Problem
Extract each line from the entries below that has the string "yellow" in it.

(Beginning of Data for this task)

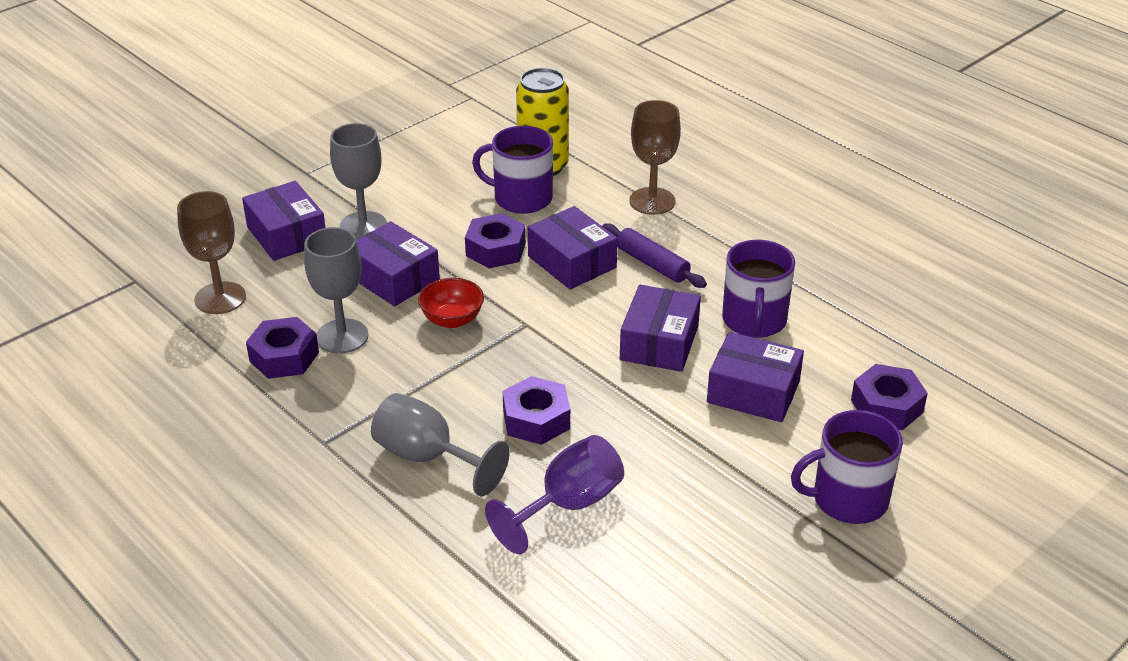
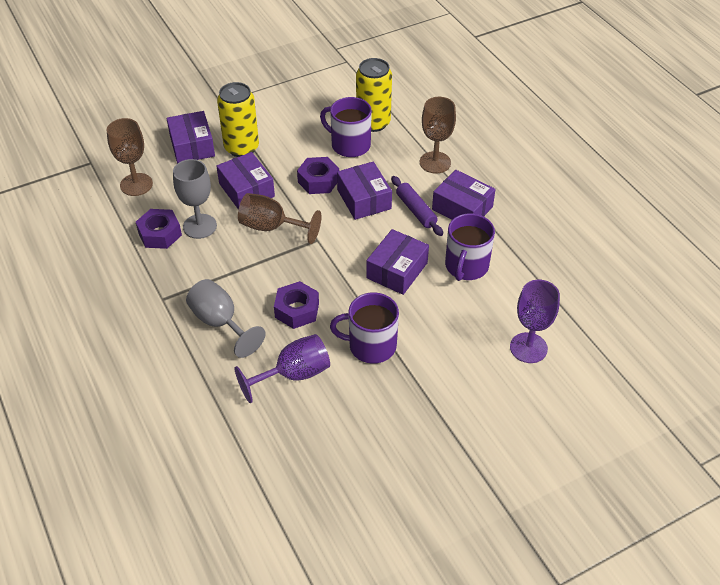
camera: 15 degrees right, 10 degrees up
(363, 226) = (241, 148): grey goblet -> yellow can
(452, 319) = (272, 227): red bowl -> brown goblet
(753, 392) = (443, 319): purple box -> purple box (462, 208)
(848, 499) = (473, 410): purple mug -> purple mug (371, 345)
(886, 406) = (528, 348): purple nut -> purple goblet

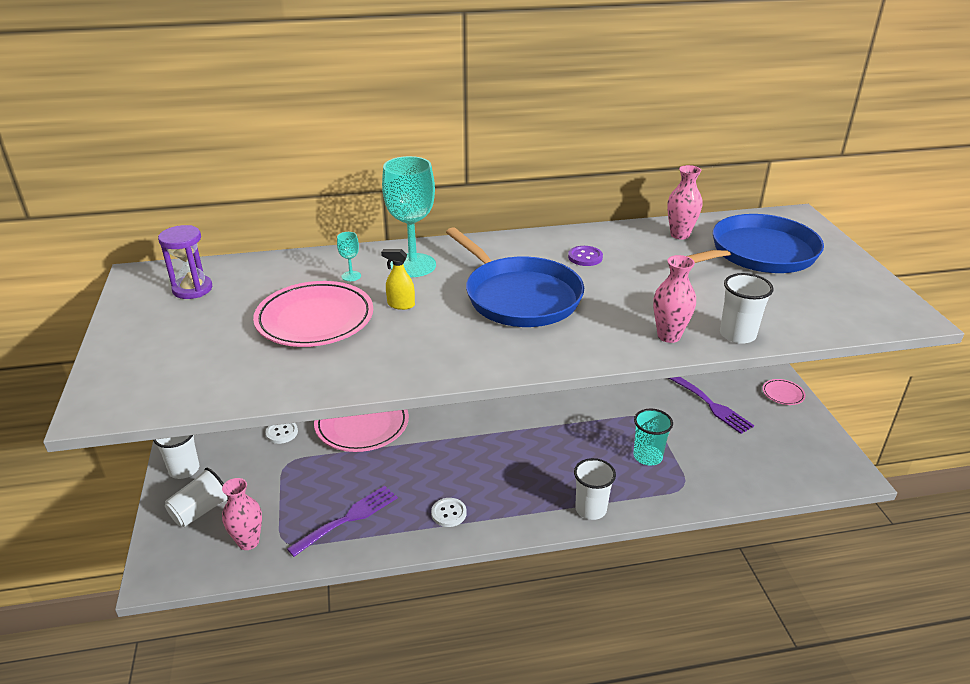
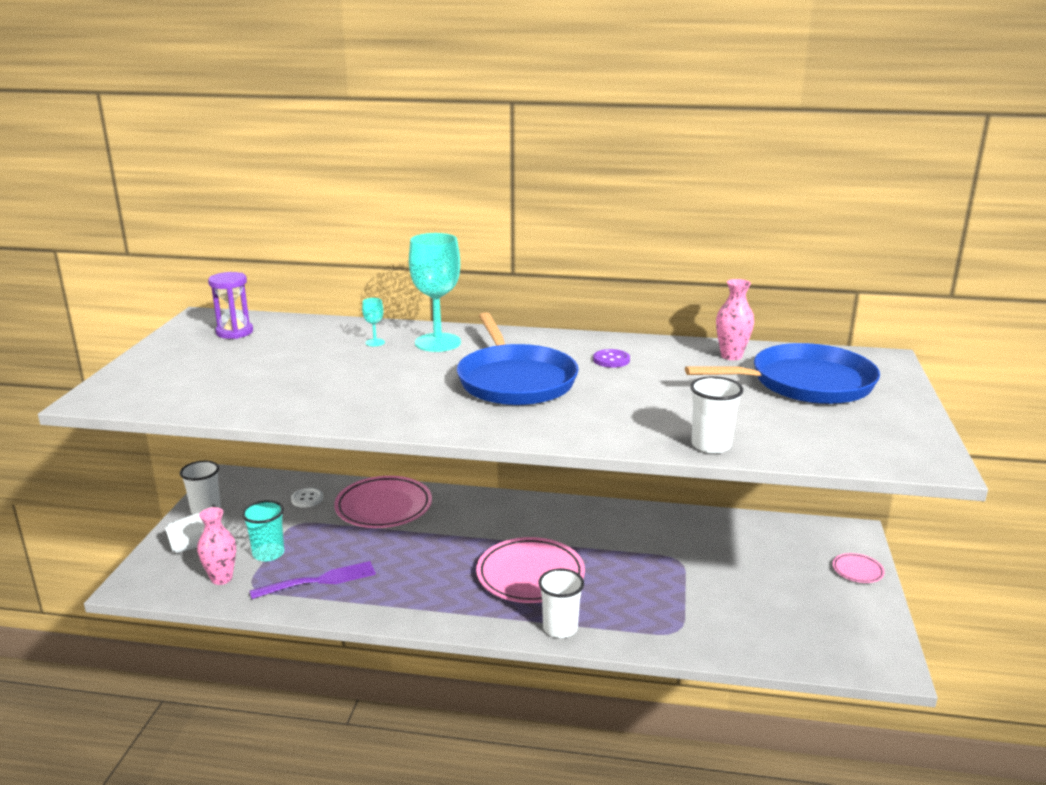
camera: 20 degrees right, 10 degrees down
(315, 319) = (315, 368): pink plate -> pink plate (530, 575)
(401, 305) = (399, 370): yellow spray bottle -> none
(448, 513) = (415, 598): white button -> none
(647, 456) = (655, 595): turquoise cup -> turquoise cup (268, 553)
(669, 336) = (635, 434): pink vase -> none
(711, 405) = (762, 564): purple fork -> none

(End of Data for this task)

Task output
(363, 226) = (241, 148): grey goblet -> yellow can
(401, 305) = (399, 370): yellow spray bottle -> none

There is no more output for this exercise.